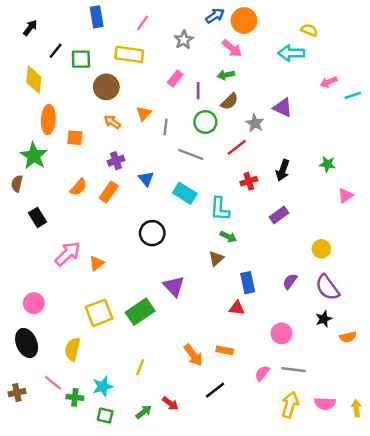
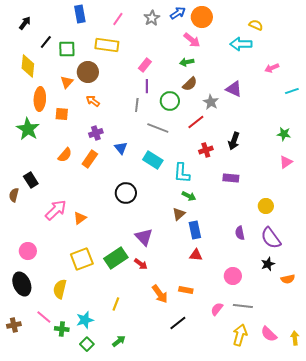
gray star: (184, 40) -> (152, 18), moved
purple line: (198, 91) -> (147, 86), moved
cyan line: (353, 95) -> (292, 91), moved
orange triangle: (144, 114) -> (67, 82), moved
green star: (327, 164) -> (284, 134), moved
brown semicircle: (17, 184) -> (14, 195), moved
purple rectangle: (279, 215) -> (231, 178), turned 42
purple semicircle: (290, 281) -> (240, 233), turned -48
blue rectangle: (248, 283) -> (195, 230), moved
red arrow: (170, 403) -> (141, 264), moved
pink semicircle: (325, 403) -> (269, 334), turned 42
green square: (105, 416) -> (87, 344), turned 32

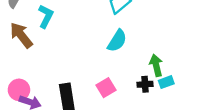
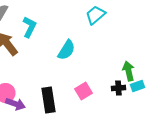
cyan semicircle: (117, 41) -> (66, 50), moved

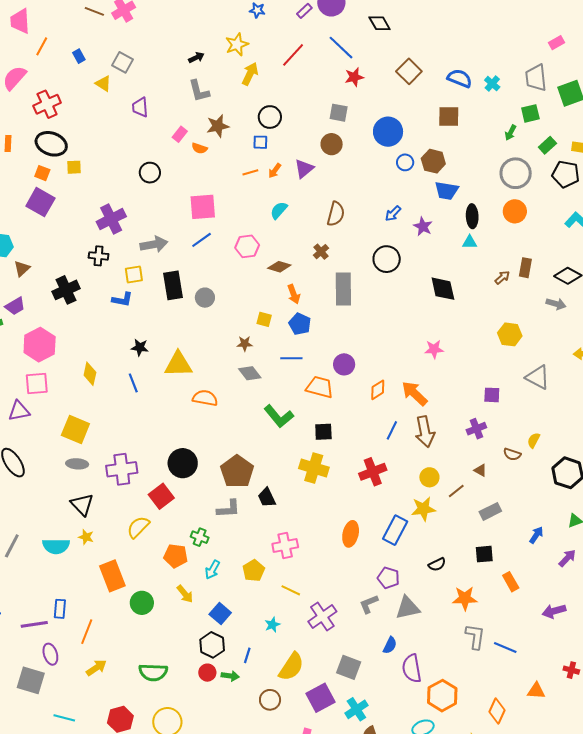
::::::::::
> _WHAT TO PRODUCE_:
Retype the records verbatim, excluding each image they hold.

> _RESPONSE_:
gray star: (184, 40) -> (152, 18), moved
purple line: (198, 91) -> (147, 86), moved
cyan line: (353, 95) -> (292, 91), moved
orange triangle: (144, 114) -> (67, 82), moved
green star: (327, 164) -> (284, 134), moved
brown semicircle: (17, 184) -> (14, 195), moved
purple rectangle: (279, 215) -> (231, 178), turned 42
purple semicircle: (290, 281) -> (240, 233), turned -48
blue rectangle: (248, 283) -> (195, 230), moved
red arrow: (170, 403) -> (141, 264), moved
pink semicircle: (325, 403) -> (269, 334), turned 42
green square: (105, 416) -> (87, 344), turned 32

cyan semicircle: (117, 41) -> (66, 50), moved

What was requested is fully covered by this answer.